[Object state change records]

──────────

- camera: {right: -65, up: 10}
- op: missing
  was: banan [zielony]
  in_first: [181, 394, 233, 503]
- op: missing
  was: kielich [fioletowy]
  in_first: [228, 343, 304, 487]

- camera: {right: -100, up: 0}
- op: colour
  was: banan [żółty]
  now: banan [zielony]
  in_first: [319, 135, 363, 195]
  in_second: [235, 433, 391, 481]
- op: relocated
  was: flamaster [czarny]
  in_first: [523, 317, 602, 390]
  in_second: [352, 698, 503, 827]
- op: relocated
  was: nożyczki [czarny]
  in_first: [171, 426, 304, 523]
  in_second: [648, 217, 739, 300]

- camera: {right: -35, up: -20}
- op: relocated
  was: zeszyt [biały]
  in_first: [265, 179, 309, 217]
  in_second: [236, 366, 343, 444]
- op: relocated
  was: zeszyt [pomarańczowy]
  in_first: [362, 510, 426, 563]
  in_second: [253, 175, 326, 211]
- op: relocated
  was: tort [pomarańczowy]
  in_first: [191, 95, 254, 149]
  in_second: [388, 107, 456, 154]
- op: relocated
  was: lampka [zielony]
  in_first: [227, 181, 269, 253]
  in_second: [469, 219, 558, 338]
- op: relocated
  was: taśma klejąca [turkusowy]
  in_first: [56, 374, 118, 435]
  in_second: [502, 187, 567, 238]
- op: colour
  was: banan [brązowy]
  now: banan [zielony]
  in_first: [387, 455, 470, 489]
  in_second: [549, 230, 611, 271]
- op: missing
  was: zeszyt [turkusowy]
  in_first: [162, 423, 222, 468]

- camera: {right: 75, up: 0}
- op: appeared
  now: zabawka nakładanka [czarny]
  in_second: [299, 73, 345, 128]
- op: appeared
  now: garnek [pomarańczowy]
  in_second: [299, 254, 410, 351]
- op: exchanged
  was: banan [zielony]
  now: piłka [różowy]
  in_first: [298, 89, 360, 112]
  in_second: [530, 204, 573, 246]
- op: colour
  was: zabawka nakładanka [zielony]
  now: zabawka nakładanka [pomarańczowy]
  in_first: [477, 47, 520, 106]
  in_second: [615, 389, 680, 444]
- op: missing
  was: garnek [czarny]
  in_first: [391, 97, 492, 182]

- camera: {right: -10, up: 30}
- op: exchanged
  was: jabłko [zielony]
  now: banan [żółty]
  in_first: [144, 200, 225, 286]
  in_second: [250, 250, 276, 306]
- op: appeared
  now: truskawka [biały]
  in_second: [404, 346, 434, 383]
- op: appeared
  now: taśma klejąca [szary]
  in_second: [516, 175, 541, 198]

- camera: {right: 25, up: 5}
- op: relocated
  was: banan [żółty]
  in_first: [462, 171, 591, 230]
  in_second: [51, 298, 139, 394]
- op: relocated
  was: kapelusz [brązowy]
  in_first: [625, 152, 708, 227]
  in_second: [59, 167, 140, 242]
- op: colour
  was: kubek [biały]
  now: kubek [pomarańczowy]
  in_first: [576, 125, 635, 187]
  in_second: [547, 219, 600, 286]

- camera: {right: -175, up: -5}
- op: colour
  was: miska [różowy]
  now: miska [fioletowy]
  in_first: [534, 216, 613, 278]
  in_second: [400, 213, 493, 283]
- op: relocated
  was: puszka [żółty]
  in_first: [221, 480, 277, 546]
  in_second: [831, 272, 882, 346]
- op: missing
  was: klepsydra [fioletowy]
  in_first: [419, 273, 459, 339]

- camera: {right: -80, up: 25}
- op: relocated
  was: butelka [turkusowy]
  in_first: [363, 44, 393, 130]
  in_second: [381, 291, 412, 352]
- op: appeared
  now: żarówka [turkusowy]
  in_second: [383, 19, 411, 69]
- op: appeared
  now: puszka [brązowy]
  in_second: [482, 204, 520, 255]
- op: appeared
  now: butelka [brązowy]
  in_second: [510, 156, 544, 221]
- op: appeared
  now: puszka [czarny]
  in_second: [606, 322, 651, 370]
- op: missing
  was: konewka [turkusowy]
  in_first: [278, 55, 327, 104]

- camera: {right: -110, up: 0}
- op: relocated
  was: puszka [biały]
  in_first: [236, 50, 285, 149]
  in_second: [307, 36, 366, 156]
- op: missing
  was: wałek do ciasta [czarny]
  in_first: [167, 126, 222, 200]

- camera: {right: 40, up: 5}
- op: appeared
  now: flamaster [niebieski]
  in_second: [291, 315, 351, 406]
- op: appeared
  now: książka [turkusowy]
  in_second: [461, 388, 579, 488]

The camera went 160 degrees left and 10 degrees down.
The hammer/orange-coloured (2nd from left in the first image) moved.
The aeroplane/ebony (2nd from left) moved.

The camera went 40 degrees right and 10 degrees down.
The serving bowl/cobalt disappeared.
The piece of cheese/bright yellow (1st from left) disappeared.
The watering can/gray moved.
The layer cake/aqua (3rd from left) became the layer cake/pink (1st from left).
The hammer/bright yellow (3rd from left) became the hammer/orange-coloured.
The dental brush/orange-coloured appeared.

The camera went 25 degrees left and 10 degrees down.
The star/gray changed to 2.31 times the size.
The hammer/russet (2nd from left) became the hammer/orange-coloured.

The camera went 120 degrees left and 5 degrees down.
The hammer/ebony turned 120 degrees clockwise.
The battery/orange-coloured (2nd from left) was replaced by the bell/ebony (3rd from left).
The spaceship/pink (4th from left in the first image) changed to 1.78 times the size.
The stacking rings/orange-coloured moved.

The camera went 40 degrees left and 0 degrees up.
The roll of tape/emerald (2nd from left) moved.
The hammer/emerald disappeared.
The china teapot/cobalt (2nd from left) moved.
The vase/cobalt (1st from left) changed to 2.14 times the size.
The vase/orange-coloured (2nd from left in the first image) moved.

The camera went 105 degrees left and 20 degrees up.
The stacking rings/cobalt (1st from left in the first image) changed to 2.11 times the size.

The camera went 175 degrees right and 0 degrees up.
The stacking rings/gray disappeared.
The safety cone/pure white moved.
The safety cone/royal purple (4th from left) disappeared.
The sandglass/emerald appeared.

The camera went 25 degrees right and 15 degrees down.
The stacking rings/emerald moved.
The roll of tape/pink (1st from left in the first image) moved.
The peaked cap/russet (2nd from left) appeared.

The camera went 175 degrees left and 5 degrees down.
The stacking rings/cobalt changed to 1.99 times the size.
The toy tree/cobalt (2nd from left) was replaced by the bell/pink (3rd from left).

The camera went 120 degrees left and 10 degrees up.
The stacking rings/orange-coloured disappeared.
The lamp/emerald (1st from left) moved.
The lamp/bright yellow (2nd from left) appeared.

──────────

EXERCISE DESCRIPTION:
Identify every line above with the string "taśma" in it. Copy those lines.

WRITTEN RESPONSE:
  was: taśma klejąca [turkusowy]
  now: taśma klejąca [szary]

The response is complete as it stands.